[Spatial object tracking data]
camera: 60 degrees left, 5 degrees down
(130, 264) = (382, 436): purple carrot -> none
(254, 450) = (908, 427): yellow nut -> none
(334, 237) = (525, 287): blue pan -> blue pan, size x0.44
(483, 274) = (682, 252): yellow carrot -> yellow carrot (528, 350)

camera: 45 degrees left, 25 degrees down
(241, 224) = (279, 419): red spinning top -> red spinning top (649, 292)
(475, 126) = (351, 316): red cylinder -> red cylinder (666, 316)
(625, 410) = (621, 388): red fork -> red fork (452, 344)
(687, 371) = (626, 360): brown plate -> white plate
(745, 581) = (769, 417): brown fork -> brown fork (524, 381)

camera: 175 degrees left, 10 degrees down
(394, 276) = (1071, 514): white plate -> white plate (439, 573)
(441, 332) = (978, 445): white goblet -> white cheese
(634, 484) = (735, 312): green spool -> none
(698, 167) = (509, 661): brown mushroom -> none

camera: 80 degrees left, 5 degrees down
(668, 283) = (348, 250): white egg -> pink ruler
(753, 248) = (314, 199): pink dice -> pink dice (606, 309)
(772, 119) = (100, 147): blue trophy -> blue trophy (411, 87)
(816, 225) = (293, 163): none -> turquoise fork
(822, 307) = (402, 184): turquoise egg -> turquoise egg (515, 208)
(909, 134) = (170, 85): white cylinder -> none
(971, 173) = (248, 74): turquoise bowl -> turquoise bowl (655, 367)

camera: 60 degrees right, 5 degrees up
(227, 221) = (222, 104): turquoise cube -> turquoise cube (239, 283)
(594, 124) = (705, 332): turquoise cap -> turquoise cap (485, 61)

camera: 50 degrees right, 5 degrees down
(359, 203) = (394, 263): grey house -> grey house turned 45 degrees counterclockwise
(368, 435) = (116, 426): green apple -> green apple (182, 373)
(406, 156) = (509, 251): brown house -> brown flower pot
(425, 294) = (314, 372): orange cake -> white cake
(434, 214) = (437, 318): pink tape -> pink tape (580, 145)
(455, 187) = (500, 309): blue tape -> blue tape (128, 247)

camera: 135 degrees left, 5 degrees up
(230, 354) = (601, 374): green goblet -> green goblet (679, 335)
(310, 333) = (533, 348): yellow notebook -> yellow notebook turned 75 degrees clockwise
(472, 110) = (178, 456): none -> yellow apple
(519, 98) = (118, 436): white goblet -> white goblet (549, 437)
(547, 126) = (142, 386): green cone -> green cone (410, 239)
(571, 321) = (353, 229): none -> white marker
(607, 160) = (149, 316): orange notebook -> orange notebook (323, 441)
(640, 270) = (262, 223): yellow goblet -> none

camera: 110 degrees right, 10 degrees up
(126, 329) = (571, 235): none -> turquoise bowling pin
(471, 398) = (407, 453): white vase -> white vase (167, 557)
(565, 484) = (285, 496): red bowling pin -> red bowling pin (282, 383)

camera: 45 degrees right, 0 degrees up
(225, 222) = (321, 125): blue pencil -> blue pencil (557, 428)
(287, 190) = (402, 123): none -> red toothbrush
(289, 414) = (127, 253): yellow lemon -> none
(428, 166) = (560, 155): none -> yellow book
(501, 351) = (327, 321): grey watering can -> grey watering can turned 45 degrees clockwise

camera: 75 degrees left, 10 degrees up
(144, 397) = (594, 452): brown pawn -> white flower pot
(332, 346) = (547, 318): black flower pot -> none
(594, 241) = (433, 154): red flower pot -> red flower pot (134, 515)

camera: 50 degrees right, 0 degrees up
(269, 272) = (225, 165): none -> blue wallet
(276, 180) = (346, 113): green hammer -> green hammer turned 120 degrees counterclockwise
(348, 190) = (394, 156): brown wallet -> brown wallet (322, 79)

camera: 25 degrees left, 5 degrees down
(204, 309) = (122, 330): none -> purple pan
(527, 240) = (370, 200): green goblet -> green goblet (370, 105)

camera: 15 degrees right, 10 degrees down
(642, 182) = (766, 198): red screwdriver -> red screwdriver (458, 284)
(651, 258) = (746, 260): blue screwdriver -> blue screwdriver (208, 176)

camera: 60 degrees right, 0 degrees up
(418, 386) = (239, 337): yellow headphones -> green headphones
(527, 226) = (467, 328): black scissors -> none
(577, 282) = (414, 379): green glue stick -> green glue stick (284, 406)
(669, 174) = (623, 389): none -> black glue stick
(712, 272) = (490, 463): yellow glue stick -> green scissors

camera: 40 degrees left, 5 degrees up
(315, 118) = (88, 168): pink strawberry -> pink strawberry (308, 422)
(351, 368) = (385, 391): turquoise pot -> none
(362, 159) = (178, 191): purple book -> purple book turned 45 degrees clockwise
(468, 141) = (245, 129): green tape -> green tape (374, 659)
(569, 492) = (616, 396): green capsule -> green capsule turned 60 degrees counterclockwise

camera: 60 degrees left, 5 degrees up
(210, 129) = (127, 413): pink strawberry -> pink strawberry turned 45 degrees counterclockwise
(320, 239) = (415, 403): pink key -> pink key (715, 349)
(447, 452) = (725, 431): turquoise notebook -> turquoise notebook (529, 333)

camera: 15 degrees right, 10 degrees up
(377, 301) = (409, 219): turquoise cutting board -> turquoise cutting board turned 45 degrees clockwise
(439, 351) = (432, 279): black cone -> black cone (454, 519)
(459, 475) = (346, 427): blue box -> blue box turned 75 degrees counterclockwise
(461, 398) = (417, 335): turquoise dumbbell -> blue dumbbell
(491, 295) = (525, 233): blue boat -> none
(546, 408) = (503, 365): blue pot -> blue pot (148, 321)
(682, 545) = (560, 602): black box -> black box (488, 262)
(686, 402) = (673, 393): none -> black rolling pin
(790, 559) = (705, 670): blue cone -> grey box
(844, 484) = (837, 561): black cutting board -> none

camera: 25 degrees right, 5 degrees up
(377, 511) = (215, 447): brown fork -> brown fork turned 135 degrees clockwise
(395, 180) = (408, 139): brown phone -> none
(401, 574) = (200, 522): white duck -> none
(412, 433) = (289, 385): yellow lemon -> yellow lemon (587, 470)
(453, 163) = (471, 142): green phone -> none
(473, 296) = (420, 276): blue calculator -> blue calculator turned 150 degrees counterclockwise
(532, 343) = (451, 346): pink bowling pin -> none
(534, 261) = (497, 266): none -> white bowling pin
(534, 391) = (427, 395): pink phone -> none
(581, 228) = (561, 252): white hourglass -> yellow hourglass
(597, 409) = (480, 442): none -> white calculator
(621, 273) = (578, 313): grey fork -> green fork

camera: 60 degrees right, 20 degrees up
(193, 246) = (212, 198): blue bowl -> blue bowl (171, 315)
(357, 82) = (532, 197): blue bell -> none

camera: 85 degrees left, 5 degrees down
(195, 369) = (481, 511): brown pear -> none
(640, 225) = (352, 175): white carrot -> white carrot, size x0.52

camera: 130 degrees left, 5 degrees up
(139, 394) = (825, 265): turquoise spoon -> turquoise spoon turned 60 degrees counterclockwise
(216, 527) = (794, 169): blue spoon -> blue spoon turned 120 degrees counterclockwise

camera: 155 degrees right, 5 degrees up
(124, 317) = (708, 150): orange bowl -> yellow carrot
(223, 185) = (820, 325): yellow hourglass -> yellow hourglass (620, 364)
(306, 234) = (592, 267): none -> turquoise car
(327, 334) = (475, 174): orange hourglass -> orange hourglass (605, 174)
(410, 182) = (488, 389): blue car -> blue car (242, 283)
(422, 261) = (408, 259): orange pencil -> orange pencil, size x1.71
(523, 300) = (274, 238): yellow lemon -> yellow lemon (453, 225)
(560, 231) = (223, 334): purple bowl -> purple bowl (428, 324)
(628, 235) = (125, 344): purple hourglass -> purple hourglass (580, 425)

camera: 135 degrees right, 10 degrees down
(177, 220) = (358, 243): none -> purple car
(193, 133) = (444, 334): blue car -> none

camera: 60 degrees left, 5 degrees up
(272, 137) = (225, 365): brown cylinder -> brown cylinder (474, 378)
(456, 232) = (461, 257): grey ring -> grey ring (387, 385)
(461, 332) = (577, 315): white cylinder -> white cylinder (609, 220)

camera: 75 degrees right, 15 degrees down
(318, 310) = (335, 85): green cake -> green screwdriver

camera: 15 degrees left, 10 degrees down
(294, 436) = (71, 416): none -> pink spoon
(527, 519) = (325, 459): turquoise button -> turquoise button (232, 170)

What to work on >>
Lines after the one containing "camera: 45 degrees left, 25 degrees down" are left out; every line from the start of the entries through that line is restated word for word.

Exercise answer >>
camera: 60 degrees left, 5 degrees down
(130, 264) = (382, 436): purple carrot -> none
(254, 450) = (908, 427): yellow nut -> none
(334, 237) = (525, 287): blue pan -> blue pan, size x0.44
(483, 274) = (682, 252): yellow carrot -> yellow carrot (528, 350)

camera: 45 degrees left, 25 degrees down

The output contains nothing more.